══ Given data ══

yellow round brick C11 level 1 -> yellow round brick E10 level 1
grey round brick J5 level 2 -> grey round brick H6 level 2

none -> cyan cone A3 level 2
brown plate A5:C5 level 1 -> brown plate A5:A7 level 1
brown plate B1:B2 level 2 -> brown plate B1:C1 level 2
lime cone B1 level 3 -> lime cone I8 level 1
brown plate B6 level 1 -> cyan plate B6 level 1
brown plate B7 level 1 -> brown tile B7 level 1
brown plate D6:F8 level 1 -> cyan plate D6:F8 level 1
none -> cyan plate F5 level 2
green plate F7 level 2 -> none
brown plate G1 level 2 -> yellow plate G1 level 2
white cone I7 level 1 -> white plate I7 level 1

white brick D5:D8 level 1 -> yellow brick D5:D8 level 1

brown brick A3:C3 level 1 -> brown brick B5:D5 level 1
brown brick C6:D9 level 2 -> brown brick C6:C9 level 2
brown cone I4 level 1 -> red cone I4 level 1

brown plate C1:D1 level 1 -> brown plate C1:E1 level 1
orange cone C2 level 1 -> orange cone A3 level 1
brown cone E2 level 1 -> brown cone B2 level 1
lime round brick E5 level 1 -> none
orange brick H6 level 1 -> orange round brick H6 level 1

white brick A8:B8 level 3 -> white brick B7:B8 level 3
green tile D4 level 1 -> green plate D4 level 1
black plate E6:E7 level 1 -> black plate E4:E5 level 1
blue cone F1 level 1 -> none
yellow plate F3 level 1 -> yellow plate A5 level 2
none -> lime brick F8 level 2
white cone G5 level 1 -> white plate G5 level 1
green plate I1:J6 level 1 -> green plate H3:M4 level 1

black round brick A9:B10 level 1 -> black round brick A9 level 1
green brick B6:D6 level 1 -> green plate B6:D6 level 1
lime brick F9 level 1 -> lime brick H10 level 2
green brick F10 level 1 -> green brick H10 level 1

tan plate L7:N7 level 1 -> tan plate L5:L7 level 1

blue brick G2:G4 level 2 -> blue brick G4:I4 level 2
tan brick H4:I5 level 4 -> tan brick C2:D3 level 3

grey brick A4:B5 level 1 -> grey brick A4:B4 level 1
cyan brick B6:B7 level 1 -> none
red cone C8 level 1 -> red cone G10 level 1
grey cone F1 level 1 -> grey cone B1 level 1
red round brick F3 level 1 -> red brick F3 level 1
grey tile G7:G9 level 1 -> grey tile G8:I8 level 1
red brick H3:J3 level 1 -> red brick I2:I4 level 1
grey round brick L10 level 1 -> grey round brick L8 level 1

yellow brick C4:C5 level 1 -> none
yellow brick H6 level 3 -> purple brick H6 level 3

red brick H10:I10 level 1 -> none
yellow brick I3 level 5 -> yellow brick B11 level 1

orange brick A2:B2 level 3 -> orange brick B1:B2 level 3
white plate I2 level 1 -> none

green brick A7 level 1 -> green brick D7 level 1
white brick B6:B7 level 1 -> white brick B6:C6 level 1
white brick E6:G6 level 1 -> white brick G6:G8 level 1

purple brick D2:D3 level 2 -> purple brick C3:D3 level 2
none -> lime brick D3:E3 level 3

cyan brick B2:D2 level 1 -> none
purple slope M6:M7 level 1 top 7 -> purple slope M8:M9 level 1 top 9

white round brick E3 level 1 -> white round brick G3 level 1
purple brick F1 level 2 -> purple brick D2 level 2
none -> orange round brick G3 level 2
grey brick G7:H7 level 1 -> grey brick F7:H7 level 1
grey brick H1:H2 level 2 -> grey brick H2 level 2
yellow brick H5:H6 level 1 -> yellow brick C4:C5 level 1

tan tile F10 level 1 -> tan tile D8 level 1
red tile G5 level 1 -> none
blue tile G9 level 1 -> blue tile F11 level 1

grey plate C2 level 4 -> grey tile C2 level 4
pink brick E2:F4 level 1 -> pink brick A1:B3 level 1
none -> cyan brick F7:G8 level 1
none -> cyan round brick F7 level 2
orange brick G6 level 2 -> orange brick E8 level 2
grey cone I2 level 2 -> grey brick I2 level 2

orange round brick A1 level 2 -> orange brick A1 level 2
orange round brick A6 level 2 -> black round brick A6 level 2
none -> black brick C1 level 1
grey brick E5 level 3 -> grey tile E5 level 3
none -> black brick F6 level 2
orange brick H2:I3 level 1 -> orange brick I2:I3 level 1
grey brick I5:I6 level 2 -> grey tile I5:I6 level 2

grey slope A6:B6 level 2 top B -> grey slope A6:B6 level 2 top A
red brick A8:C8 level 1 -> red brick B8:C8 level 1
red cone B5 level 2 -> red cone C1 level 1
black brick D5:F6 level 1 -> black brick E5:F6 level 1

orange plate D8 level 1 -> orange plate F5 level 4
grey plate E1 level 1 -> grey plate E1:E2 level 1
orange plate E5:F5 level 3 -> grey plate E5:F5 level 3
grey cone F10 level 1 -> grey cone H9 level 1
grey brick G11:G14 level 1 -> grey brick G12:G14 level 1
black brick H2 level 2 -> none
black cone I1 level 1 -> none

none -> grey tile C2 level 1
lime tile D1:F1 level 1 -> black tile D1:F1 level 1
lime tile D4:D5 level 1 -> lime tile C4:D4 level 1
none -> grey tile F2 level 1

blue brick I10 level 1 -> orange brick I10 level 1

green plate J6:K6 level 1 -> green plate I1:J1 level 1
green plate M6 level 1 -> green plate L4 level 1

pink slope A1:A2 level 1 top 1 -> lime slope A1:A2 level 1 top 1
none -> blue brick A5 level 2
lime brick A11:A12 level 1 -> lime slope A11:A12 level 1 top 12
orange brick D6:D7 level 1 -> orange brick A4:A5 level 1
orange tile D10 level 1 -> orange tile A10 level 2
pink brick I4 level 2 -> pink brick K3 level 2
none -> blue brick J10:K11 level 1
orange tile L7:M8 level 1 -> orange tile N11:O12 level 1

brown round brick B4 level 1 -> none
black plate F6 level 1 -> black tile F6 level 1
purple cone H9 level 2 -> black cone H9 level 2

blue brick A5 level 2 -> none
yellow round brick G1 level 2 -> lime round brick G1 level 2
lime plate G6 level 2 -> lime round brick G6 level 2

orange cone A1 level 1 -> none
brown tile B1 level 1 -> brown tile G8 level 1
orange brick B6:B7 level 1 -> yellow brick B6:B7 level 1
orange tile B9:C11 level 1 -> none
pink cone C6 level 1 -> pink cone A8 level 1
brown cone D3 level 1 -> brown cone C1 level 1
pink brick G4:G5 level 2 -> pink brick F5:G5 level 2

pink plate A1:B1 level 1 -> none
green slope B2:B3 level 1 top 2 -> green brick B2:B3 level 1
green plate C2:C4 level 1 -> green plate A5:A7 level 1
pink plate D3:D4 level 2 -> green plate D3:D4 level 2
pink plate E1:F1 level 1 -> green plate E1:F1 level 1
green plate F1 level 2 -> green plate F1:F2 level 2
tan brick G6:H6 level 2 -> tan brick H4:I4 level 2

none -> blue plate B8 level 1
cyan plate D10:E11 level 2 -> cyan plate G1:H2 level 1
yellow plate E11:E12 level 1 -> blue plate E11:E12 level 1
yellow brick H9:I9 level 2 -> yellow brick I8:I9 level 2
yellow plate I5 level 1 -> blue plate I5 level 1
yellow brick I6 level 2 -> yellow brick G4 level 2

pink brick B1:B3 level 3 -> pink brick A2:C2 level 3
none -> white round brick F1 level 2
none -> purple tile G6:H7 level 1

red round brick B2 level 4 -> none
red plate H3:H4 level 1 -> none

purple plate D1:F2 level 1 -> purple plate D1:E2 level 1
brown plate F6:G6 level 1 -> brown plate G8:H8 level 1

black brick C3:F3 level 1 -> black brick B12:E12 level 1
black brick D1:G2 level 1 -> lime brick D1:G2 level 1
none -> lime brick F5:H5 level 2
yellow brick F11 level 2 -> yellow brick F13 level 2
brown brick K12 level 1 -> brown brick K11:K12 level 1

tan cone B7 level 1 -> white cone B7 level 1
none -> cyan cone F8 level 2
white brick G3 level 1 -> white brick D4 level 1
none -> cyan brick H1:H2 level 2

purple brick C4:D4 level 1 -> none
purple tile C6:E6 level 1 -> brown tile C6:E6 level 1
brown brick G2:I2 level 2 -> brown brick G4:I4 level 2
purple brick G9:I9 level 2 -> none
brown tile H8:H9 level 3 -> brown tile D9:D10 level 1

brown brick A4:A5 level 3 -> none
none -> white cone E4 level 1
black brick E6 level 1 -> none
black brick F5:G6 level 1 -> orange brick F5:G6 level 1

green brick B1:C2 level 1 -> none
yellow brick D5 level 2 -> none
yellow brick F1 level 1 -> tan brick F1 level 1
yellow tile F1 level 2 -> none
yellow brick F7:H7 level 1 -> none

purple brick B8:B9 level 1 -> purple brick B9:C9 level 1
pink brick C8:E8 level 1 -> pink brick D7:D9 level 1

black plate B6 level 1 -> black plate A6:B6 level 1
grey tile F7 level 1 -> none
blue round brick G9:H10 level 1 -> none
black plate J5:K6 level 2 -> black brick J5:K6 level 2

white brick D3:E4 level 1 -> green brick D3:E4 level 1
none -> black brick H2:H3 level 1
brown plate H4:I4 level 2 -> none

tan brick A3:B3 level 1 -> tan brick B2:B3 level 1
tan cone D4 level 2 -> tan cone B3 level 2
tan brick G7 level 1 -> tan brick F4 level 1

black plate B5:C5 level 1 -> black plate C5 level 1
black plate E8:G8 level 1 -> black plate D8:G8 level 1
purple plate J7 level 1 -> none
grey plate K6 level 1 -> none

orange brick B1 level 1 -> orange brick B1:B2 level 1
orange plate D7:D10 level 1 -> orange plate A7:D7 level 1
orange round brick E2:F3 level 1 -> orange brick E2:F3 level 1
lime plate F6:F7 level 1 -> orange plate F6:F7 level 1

═══

## Exercise objective
Copy each line of the listing above that includes the word "slope".

## Reply to the exercise
purple slope M6:M7 level 1 top 7 -> purple slope M8:M9 level 1 top 9
grey slope A6:B6 level 2 top B -> grey slope A6:B6 level 2 top A
pink slope A1:A2 level 1 top 1 -> lime slope A1:A2 level 1 top 1
lime brick A11:A12 level 1 -> lime slope A11:A12 level 1 top 12
green slope B2:B3 level 1 top 2 -> green brick B2:B3 level 1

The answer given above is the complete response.